Give back the lines below exactly, but do not include any pictures.

..........

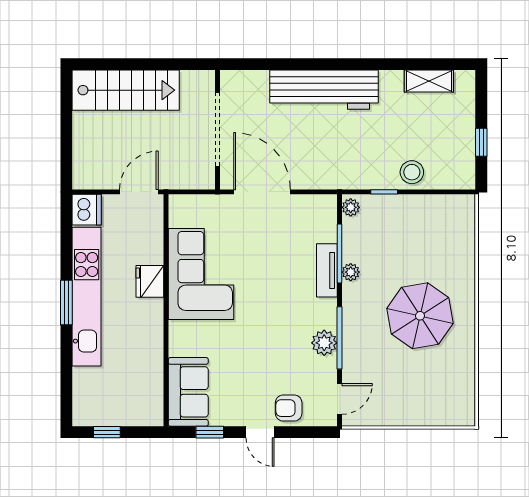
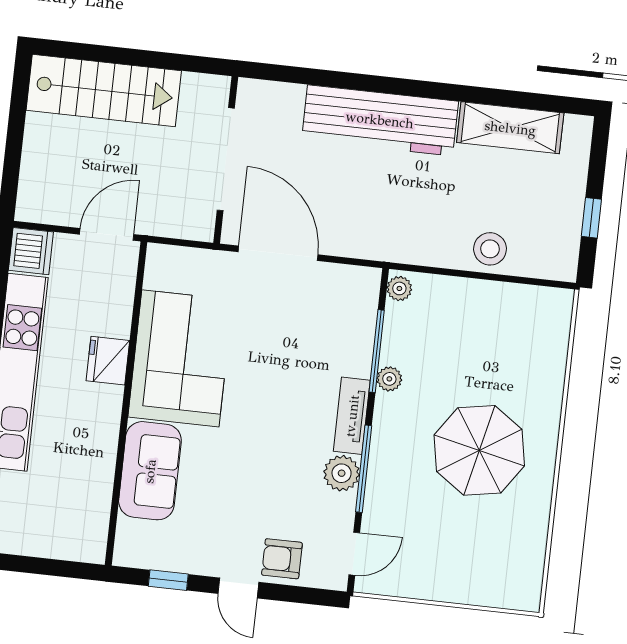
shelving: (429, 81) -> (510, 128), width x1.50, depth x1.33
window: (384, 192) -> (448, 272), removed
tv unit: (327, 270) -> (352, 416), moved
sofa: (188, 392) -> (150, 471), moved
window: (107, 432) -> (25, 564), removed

..........

RESULT FOR THIS EXERCISE:
shelving: (429, 81) -> (510, 128), width x1.50, depth x1.33
window: (384, 192) -> (448, 272), removed
tv unit: (327, 270) -> (352, 416), moved
sofa: (188, 392) -> (150, 471), moved
window: (107, 432) -> (25, 564), removed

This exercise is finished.